**Required action**: Every entry should be duplicated verbatim, and no picture may appear in the copy.

**Records to use**:
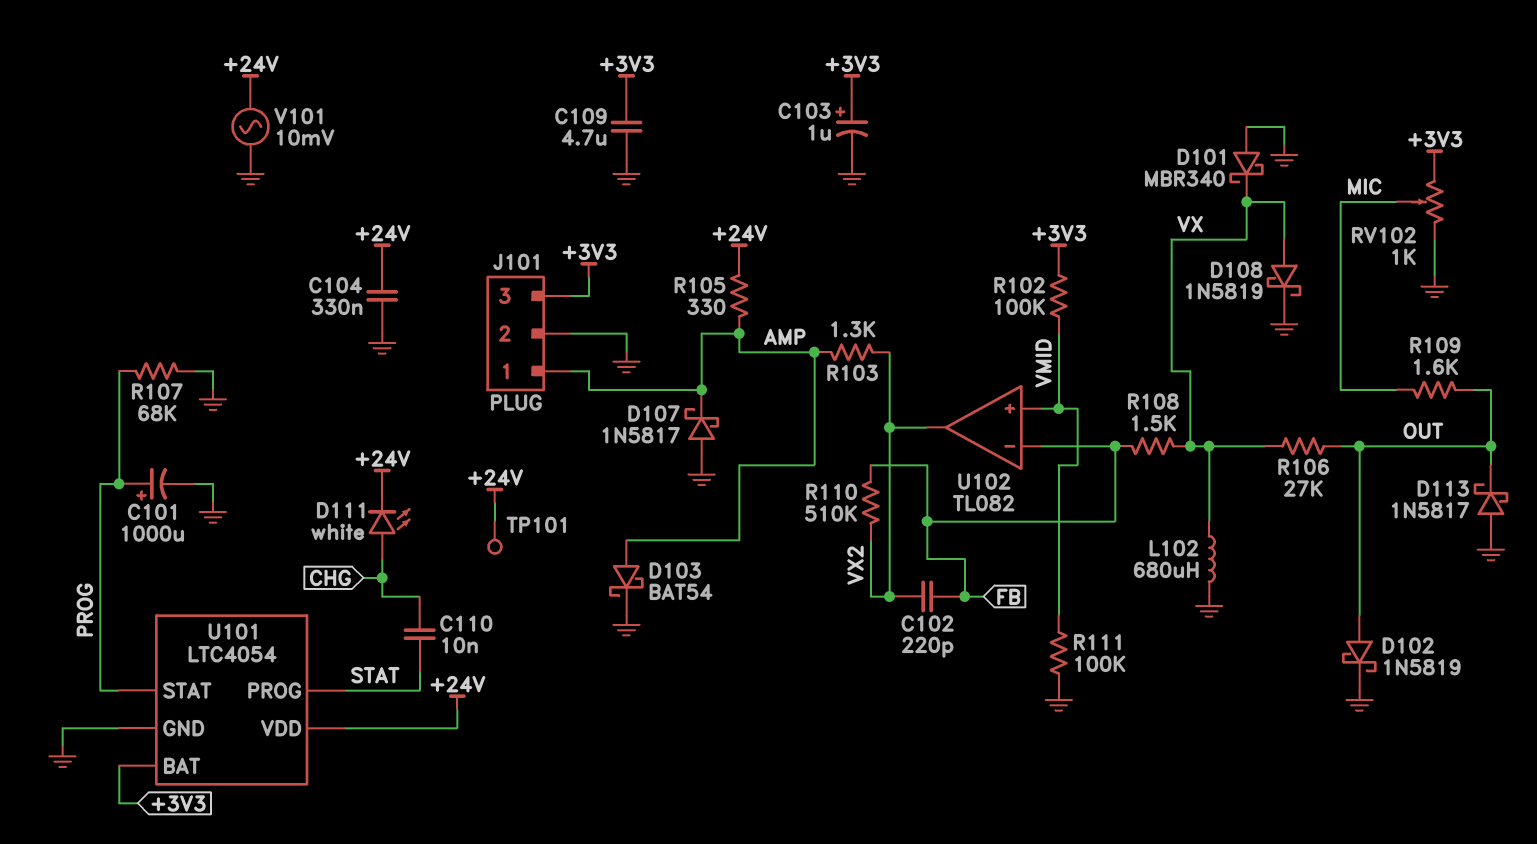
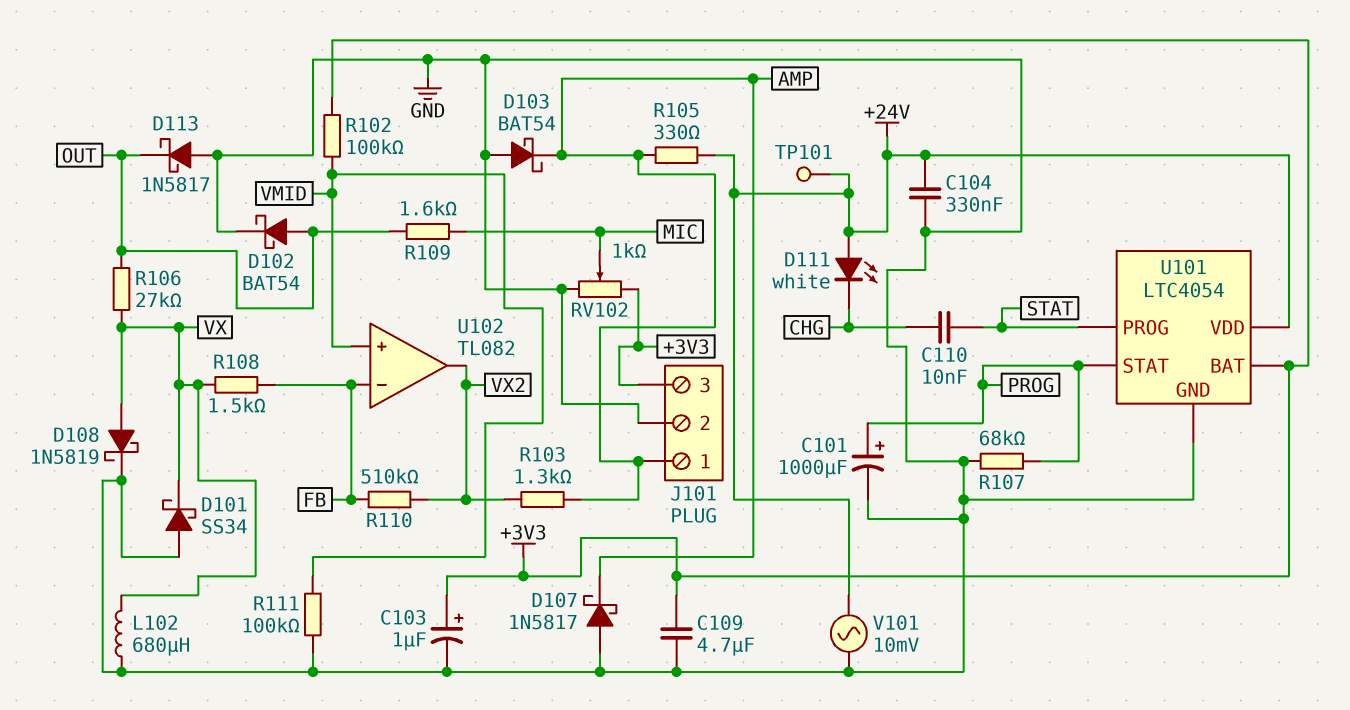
C102: 220pF (FB, VX2) -> none
D101: schottky MBR340 (A GND, K VX) -> schottky SS34 (A GND, K VX)
D102: schottky 1N5819 (A OUT, K GND) -> schottky BAT54 (A OUT, K GND)
D103: schottky BAT54 (A AMP, K GND) -> schottky BAT54 (A GND, K AMP)
D111: LED white (A CHG, K +24V) -> LED white (A +24V, K CHG)

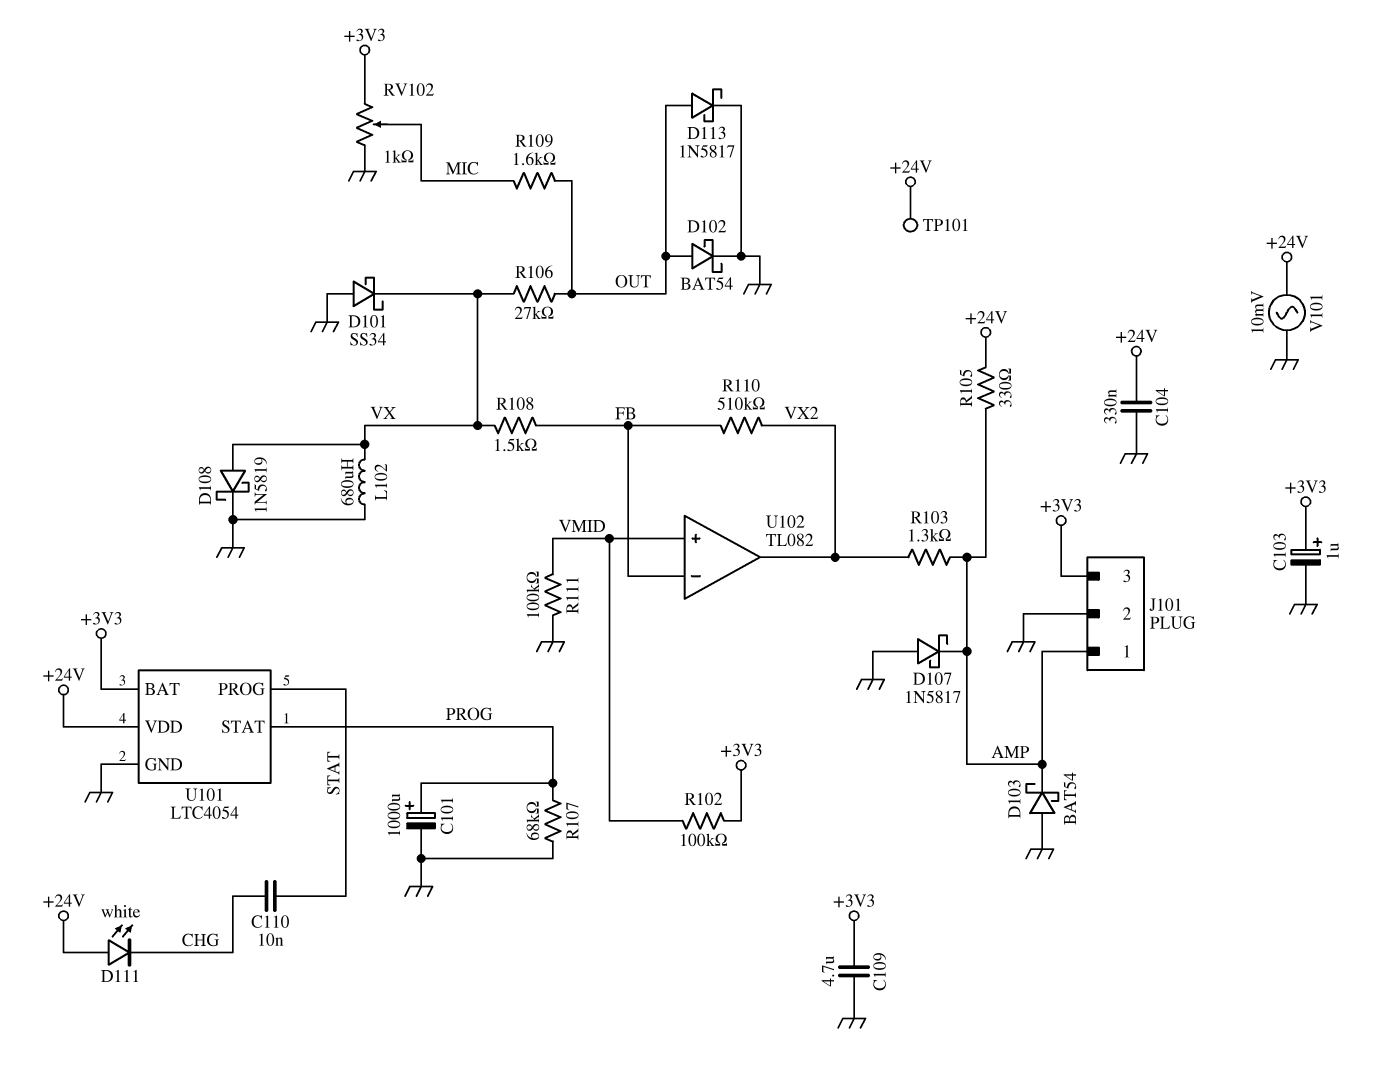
D113: schottky 1N5817 (A GND, K OUT) -> schottky 1N5817 (A OUT, K GND)

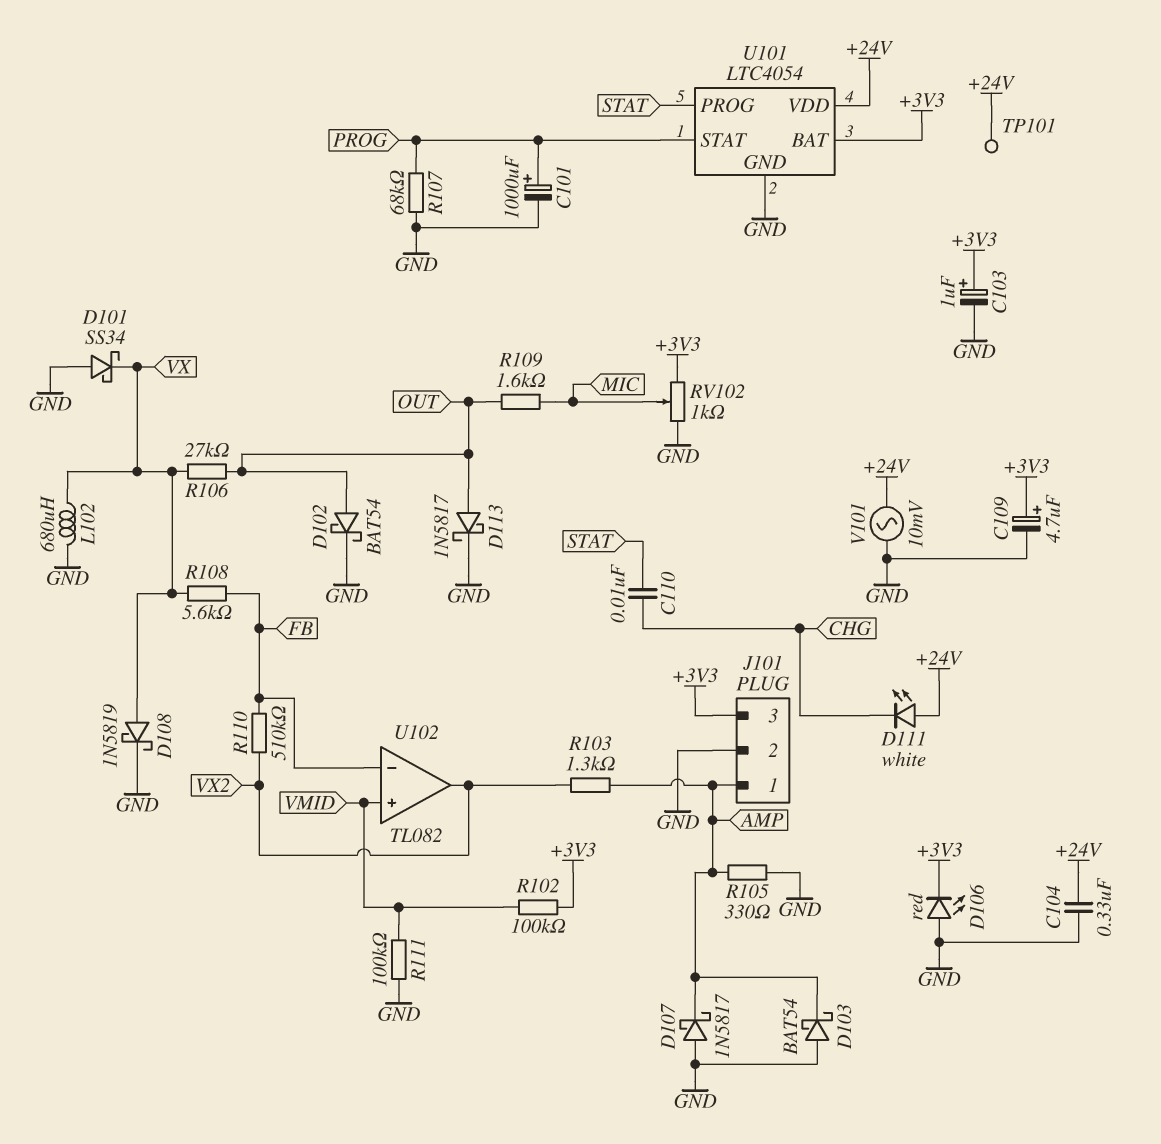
C109: 4.7uF (+3V3, GND) -> 4.7uF (plus +3V3, minus GND)
D106: none -> LED red (A GND, K +3V3)
R105: 330 (+24V, AMP) -> 330 (AMP, GND)
R108: 1.5k (FB, VX) -> 5.6k (FB, VX)

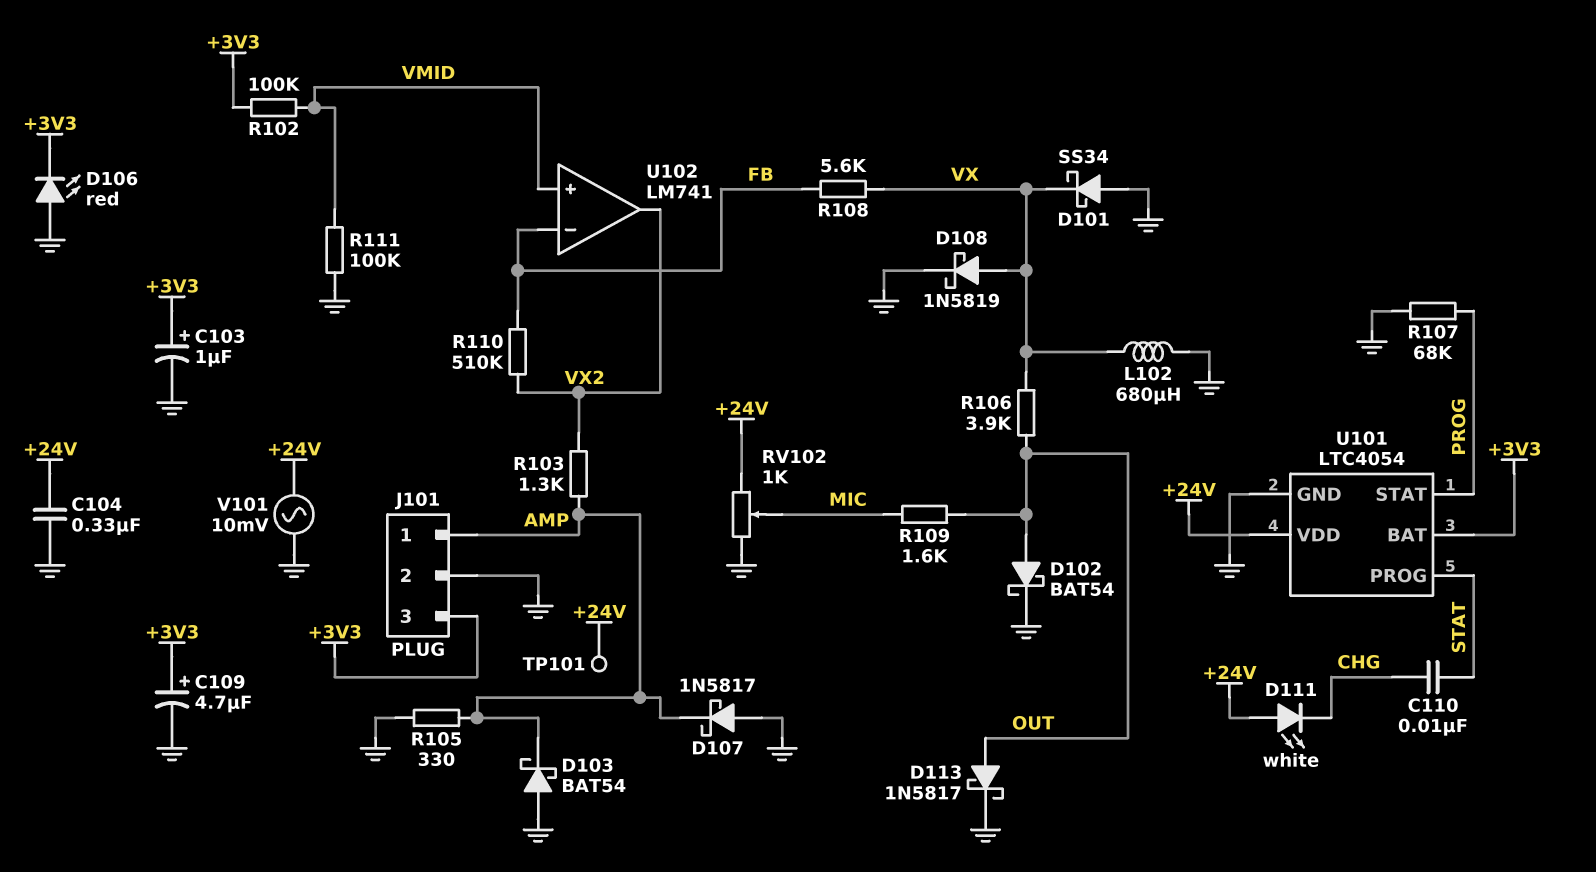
C101: 1000uF (plus PROG, minus GND) -> none
R106: 27k (OUT, VX) -> 3.9k (OUT, VX)
RV102: 1k (+3V3, GND, wiper MIC) -> 1k (+24V, GND, wiper MIC)
U102: TL082 -> LM741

**The completed task**:
C102: 220pF (FB, VX2) -> none
D101: schottky MBR340 (A GND, K VX) -> schottky SS34 (A GND, K VX)
D102: schottky 1N5819 (A OUT, K GND) -> schottky BAT54 (A OUT, K GND)
D103: schottky BAT54 (A AMP, K GND) -> schottky BAT54 (A GND, K AMP)
D111: LED white (A CHG, K +24V) -> LED white (A +24V, K CHG)

D113: schottky 1N5817 (A GND, K OUT) -> schottky 1N5817 (A OUT, K GND)

C109: 4.7uF (+3V3, GND) -> 4.7uF (plus +3V3, minus GND)
D106: none -> LED red (A GND, K +3V3)
R105: 330 (+24V, AMP) -> 330 (AMP, GND)
R108: 1.5k (FB, VX) -> 5.6k (FB, VX)

C101: 1000uF (plus PROG, minus GND) -> none
R106: 27k (OUT, VX) -> 3.9k (OUT, VX)
RV102: 1k (+3V3, GND, wiper MIC) -> 1k (+24V, GND, wiper MIC)
U102: TL082 -> LM741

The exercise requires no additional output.